─── Records for this exercise ───

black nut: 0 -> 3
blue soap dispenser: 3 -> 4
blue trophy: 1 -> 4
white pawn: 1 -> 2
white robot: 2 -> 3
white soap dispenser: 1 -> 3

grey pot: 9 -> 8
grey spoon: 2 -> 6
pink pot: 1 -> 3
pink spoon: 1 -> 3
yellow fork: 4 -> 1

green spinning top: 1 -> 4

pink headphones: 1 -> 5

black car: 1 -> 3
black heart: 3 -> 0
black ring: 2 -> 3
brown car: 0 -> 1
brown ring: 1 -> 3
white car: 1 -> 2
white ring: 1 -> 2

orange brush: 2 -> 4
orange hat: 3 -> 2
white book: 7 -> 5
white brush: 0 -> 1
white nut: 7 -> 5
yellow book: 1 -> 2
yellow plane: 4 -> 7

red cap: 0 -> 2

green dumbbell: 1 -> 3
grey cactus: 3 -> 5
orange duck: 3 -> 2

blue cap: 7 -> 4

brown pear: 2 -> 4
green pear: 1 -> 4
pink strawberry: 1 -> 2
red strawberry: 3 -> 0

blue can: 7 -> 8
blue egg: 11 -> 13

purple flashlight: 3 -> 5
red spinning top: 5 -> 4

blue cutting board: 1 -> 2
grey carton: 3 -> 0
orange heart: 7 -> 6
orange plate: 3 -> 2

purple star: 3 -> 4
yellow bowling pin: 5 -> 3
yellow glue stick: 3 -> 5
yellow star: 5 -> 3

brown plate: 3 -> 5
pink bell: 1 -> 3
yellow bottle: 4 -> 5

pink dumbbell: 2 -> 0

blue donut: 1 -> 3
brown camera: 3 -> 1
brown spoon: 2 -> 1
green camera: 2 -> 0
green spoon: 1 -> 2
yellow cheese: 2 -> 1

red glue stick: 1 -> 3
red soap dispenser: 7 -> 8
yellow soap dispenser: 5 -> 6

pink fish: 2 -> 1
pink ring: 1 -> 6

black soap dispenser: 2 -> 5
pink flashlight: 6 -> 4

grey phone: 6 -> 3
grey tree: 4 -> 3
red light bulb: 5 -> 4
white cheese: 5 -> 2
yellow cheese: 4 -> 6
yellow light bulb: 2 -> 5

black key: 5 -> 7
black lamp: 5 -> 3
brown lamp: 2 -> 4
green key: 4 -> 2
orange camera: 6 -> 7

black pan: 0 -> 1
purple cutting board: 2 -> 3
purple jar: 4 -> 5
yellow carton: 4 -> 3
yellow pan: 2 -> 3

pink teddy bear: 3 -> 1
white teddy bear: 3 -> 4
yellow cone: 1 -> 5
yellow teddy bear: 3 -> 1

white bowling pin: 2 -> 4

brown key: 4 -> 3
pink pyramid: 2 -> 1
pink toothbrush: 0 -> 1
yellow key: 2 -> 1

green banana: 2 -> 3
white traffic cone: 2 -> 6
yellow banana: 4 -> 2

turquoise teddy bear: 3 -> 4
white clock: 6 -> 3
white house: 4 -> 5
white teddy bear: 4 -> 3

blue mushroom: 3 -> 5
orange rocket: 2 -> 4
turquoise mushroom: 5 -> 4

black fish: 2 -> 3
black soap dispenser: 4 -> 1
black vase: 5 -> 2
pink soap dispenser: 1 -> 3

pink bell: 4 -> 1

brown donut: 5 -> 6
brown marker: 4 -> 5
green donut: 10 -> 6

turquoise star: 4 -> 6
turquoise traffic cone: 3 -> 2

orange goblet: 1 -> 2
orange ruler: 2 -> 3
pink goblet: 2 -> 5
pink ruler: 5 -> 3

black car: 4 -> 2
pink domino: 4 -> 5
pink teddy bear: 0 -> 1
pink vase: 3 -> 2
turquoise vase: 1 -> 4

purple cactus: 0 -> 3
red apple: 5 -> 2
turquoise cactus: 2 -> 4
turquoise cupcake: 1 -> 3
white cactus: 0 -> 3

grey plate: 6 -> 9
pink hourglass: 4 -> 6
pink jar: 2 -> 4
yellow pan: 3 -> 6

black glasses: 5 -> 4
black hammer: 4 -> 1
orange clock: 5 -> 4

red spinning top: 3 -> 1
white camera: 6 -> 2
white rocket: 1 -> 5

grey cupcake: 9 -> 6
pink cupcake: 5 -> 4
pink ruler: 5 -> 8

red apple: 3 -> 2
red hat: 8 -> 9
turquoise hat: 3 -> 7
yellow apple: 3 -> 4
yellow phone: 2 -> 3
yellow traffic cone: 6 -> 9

───

• What to work on: Copy out each line of the data above, exactly, if it lies between the line holding "brown key: 4 -> 3" and the line holding "purple cactus: 0 -> 3", inclusive; copy no other line.

• Completed task:
brown key: 4 -> 3
pink pyramid: 2 -> 1
pink toothbrush: 0 -> 1
yellow key: 2 -> 1

green banana: 2 -> 3
white traffic cone: 2 -> 6
yellow banana: 4 -> 2

turquoise teddy bear: 3 -> 4
white clock: 6 -> 3
white house: 4 -> 5
white teddy bear: 4 -> 3

blue mushroom: 3 -> 5
orange rocket: 2 -> 4
turquoise mushroom: 5 -> 4

black fish: 2 -> 3
black soap dispenser: 4 -> 1
black vase: 5 -> 2
pink soap dispenser: 1 -> 3

pink bell: 4 -> 1

brown donut: 5 -> 6
brown marker: 4 -> 5
green donut: 10 -> 6

turquoise star: 4 -> 6
turquoise traffic cone: 3 -> 2

orange goblet: 1 -> 2
orange ruler: 2 -> 3
pink goblet: 2 -> 5
pink ruler: 5 -> 3

black car: 4 -> 2
pink domino: 4 -> 5
pink teddy bear: 0 -> 1
pink vase: 3 -> 2
turquoise vase: 1 -> 4

purple cactus: 0 -> 3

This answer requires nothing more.